§ **Problem**
With pictures omitted, transcribe exactly the lines from the one containing "J2 pin 2: Y6 -> 0V" to the end of the records below.

*** Opening Extracted data ***

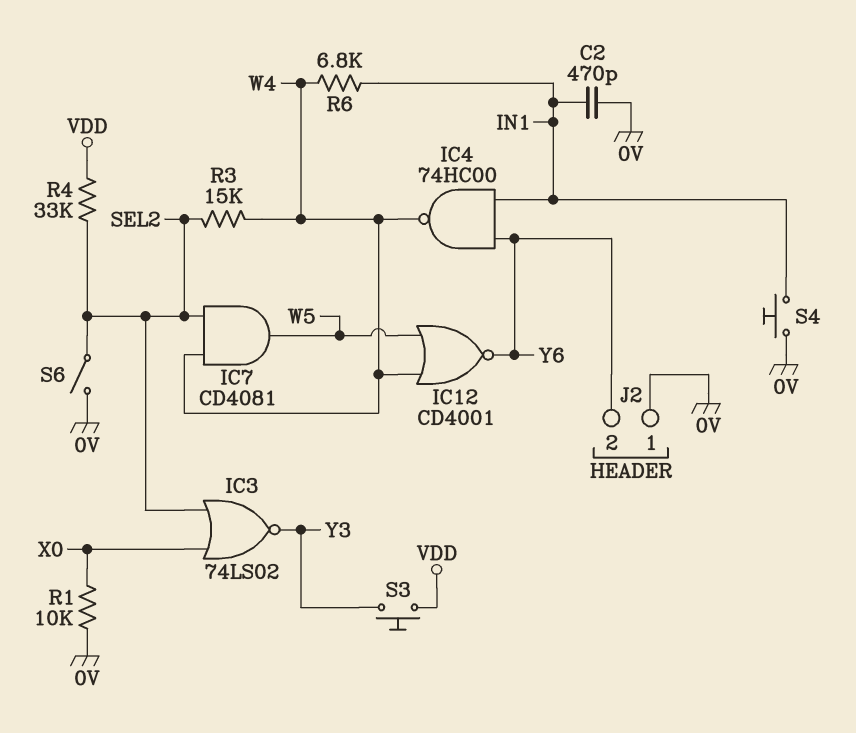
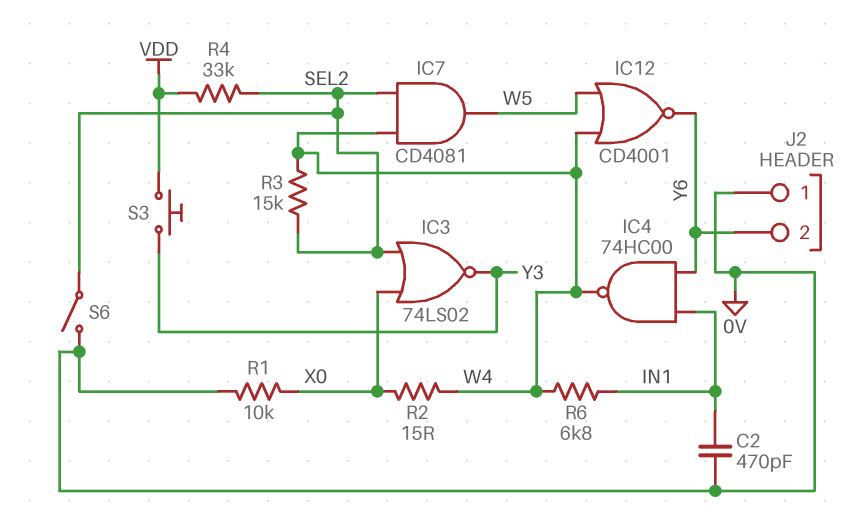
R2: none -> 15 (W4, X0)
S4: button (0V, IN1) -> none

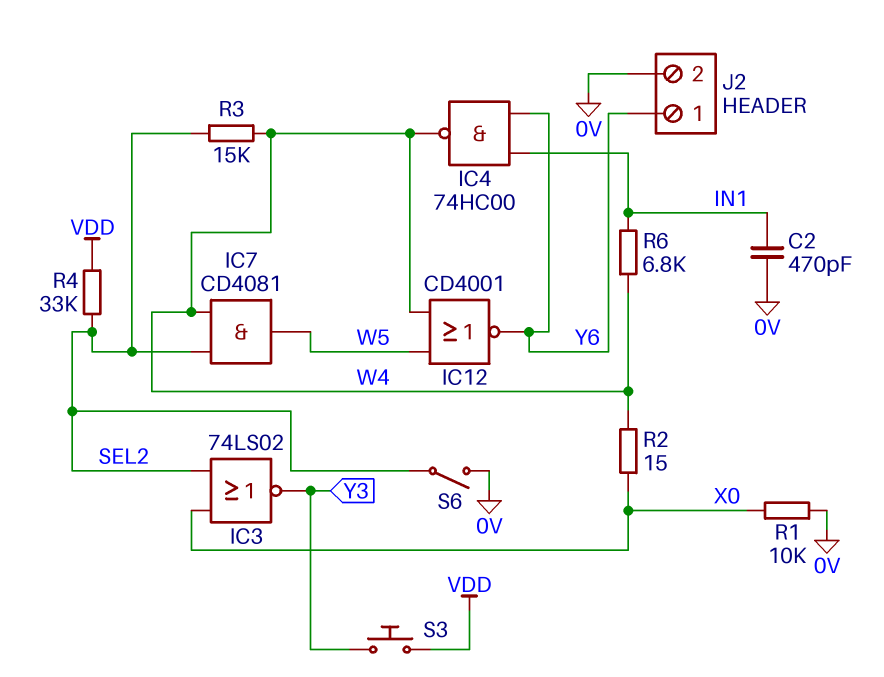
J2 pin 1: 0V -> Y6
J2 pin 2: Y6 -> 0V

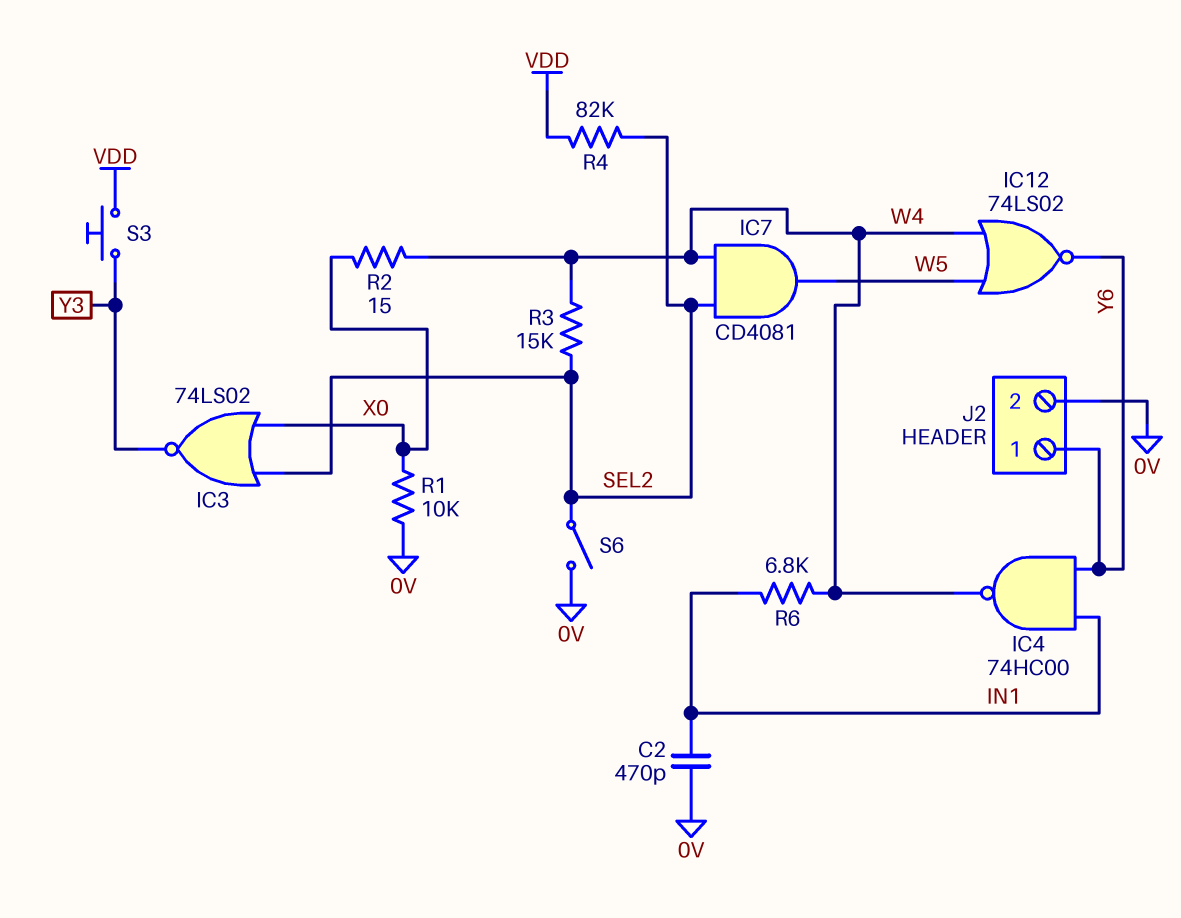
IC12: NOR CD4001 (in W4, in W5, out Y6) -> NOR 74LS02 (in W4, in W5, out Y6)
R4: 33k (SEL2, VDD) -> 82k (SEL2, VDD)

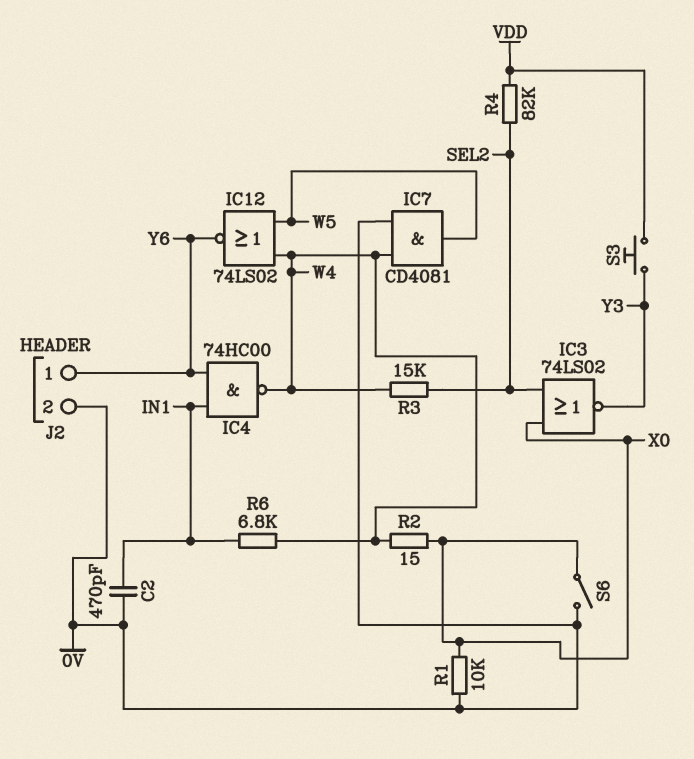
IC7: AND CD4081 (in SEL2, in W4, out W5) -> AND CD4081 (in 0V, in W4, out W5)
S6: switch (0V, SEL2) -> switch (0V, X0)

*** Closing Extracted data ***

§ **Reply to the exercise**
J2 pin 2: Y6 -> 0V

IC12: NOR CD4001 (in W4, in W5, out Y6) -> NOR 74LS02 (in W4, in W5, out Y6)
R4: 33k (SEL2, VDD) -> 82k (SEL2, VDD)

IC7: AND CD4081 (in SEL2, in W4, out W5) -> AND CD4081 (in 0V, in W4, out W5)
S6: switch (0V, SEL2) -> switch (0V, X0)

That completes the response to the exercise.